## Work required
Read through the material below and copy each line in which the word "wallet" occurs.
........
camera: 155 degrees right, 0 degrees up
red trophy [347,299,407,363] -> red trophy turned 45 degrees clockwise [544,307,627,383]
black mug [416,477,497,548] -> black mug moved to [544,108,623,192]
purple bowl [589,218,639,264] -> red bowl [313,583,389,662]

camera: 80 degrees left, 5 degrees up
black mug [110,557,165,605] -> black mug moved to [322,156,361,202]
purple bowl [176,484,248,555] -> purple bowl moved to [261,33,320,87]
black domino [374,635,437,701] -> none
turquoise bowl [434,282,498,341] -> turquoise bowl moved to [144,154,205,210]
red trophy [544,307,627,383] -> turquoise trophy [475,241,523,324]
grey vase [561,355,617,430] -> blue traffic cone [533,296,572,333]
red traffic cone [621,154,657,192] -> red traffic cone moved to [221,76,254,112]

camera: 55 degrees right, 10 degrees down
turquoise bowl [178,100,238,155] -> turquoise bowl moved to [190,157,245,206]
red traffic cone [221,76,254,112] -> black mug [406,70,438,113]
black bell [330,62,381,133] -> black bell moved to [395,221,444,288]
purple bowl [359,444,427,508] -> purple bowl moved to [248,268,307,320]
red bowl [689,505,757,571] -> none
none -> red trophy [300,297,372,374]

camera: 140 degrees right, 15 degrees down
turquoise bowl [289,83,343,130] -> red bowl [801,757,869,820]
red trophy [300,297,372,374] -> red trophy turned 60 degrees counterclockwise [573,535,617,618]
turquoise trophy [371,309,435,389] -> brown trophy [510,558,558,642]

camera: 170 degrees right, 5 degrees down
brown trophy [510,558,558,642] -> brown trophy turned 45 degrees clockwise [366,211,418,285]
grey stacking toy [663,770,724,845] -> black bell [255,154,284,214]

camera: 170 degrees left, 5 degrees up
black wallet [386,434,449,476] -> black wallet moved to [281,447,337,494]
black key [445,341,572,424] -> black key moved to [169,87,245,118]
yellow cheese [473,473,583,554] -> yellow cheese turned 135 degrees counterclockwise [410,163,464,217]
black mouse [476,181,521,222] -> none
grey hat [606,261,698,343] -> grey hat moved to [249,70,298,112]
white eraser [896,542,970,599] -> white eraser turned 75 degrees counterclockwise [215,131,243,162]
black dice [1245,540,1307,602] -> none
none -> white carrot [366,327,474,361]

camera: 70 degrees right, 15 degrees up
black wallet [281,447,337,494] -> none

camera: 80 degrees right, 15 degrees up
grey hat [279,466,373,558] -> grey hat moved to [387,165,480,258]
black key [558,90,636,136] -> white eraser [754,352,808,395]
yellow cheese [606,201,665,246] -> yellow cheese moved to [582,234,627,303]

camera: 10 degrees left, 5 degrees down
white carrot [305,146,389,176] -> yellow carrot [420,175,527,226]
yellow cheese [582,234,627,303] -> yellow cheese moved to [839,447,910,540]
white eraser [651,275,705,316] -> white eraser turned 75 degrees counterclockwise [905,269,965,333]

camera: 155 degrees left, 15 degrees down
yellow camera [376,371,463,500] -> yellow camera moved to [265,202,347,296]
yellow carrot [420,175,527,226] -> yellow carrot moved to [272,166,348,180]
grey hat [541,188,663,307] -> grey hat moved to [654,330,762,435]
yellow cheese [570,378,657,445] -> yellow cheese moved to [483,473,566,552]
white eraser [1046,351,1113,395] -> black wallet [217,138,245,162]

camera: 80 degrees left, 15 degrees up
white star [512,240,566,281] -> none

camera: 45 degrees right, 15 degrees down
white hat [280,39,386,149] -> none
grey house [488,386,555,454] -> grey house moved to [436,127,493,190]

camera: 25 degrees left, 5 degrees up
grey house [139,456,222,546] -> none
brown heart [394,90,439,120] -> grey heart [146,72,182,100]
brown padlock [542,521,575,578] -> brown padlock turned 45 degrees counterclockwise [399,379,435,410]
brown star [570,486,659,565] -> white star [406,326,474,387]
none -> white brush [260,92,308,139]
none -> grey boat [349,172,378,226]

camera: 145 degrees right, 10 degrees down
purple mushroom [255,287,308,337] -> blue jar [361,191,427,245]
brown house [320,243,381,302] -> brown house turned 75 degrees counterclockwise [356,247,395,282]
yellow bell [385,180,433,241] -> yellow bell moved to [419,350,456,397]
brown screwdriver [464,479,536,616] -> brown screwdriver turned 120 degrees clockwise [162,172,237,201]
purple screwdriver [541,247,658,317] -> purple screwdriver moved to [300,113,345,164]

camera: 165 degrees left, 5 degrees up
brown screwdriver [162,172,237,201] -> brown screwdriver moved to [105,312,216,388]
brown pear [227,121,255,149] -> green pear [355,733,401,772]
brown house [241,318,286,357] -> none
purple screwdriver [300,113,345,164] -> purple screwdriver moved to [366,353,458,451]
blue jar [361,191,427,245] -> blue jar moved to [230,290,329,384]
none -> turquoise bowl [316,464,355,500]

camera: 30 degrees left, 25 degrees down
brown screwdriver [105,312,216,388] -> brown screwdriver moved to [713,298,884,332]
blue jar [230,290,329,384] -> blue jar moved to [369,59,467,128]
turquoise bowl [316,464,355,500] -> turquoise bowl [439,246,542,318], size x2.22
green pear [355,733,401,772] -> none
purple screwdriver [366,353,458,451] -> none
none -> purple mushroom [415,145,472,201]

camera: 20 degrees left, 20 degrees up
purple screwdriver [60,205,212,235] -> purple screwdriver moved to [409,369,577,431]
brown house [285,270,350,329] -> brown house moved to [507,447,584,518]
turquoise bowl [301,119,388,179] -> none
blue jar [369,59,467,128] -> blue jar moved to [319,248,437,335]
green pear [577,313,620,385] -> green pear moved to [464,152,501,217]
........
## Expected answer
black wallet [386,434,449,476] -> black wallet moved to [281,447,337,494]
black wallet [281,447,337,494] -> none
white eraser [1046,351,1113,395] -> black wallet [217,138,245,162]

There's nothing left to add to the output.